*WHAT THE TASK ASKS*
Type out the data exactly as given. Skip any image.

*DATA*
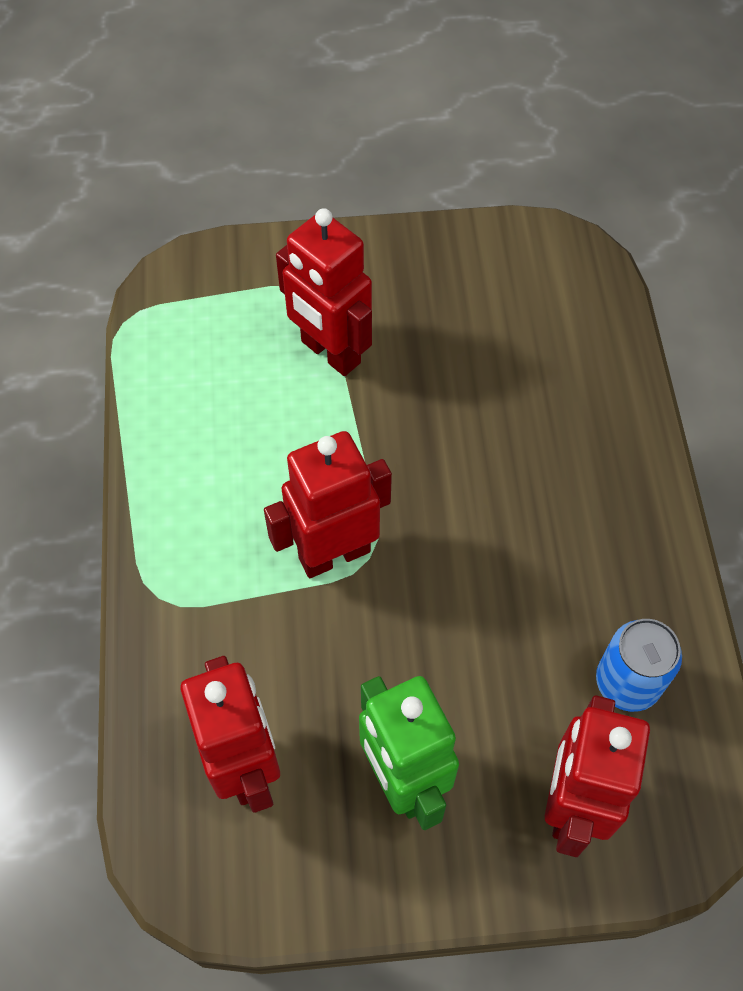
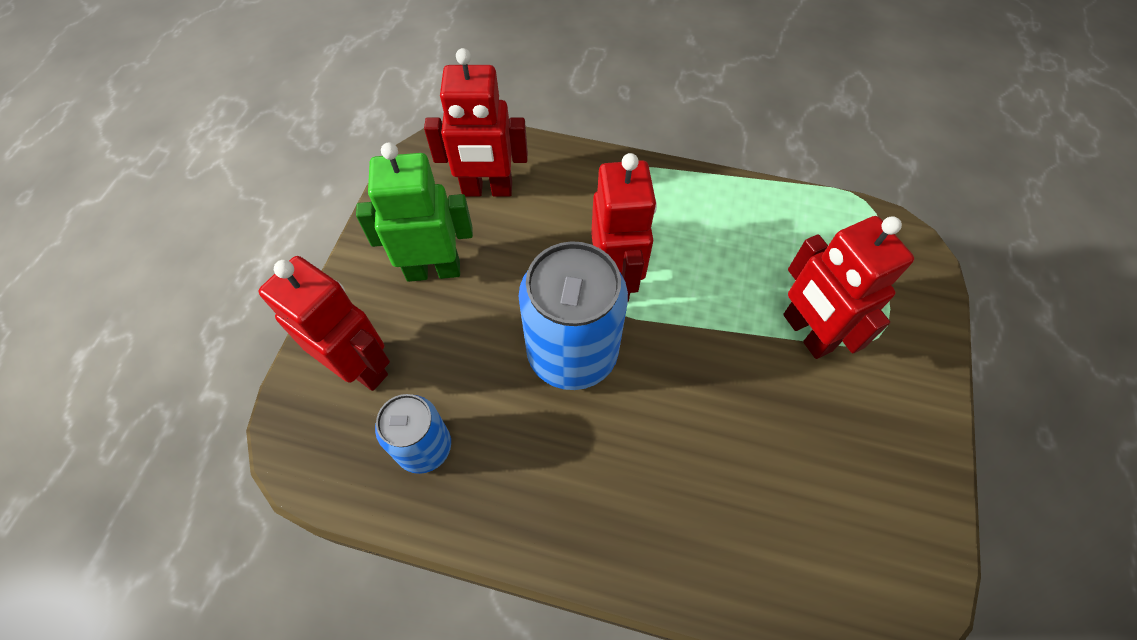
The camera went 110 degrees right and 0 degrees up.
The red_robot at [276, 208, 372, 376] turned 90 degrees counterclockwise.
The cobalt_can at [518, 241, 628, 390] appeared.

*EXERCISE RESPONSE*
The camera went 110 degrees right and 0 degrees up.
The red_robot at [276, 208, 372, 376] turned 90 degrees counterclockwise.
The cobalt_can at [518, 241, 628, 390] appeared.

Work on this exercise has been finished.